→ TASK DETAILS: All of the data is to be printed exactly, though the images must be left off.

:: COLLECTED DATA

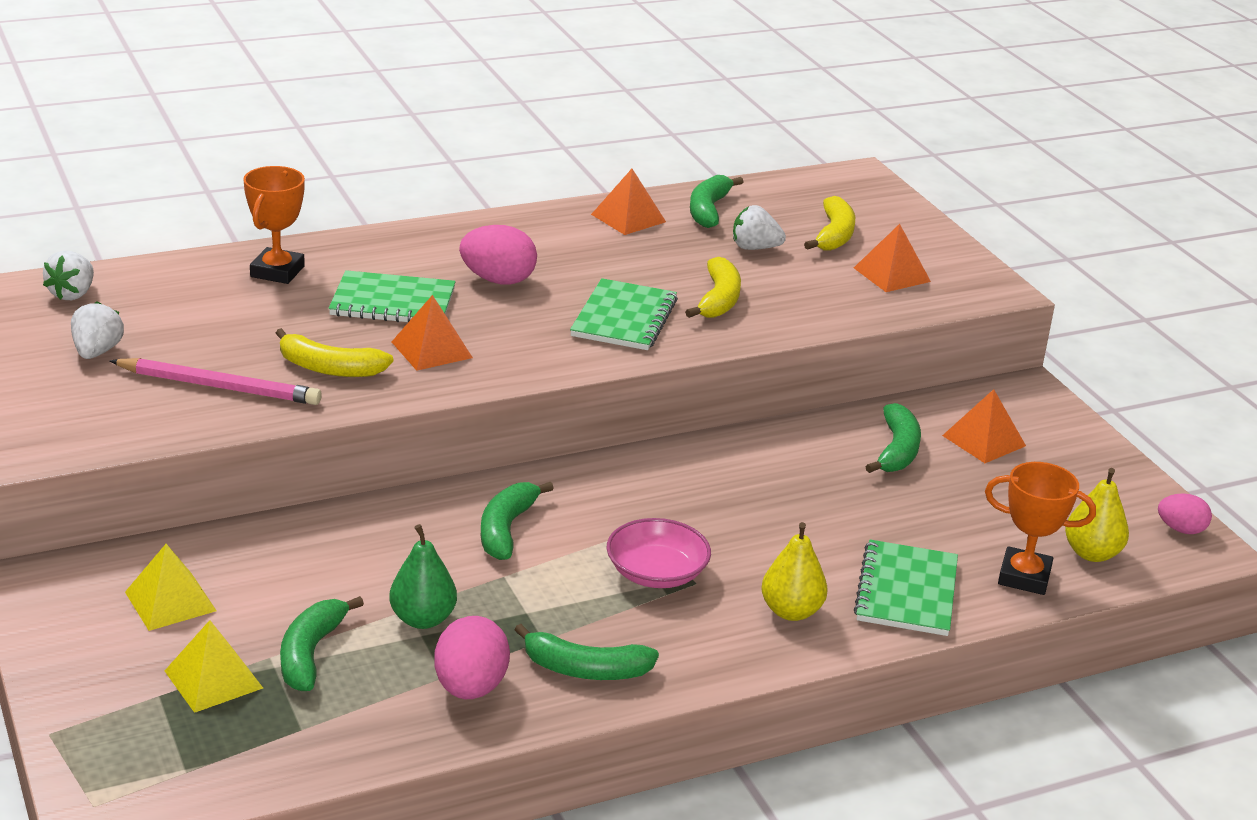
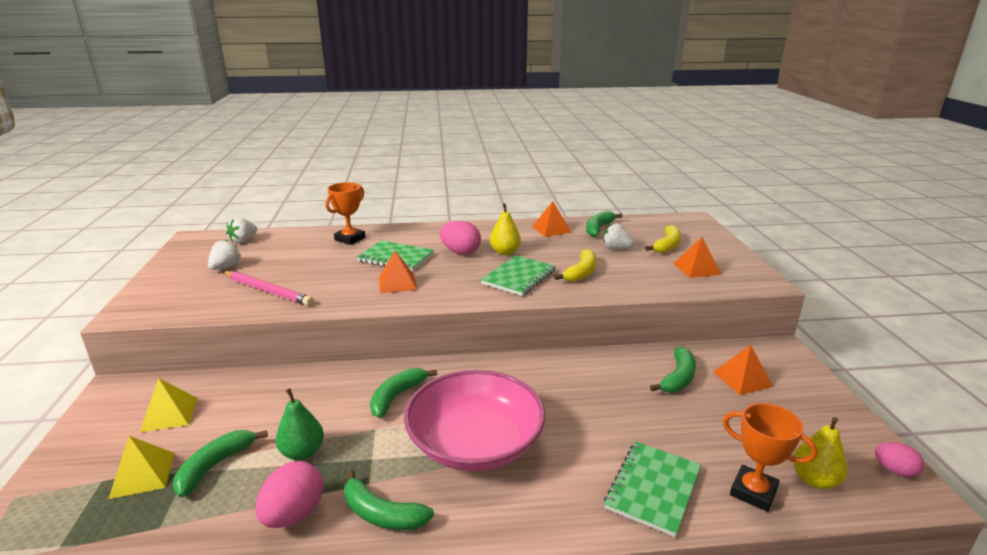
camera: 20 degrees right, 5 degrees down
(329, 368) = (334, 287): yellow banana -> none
(656, 573) = (475, 443): pink bowl -> pink bowl, size x1.89
(791, 611) = (557, 491): yellow pear -> yellow pear (505, 252)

::::

→ ANSWER SPACE:
camera: 20 degrees right, 5 degrees down
(329, 368) = (334, 287): yellow banana -> none
(656, 573) = (475, 443): pink bowl -> pink bowl, size x1.89
(791, 611) = (557, 491): yellow pear -> yellow pear (505, 252)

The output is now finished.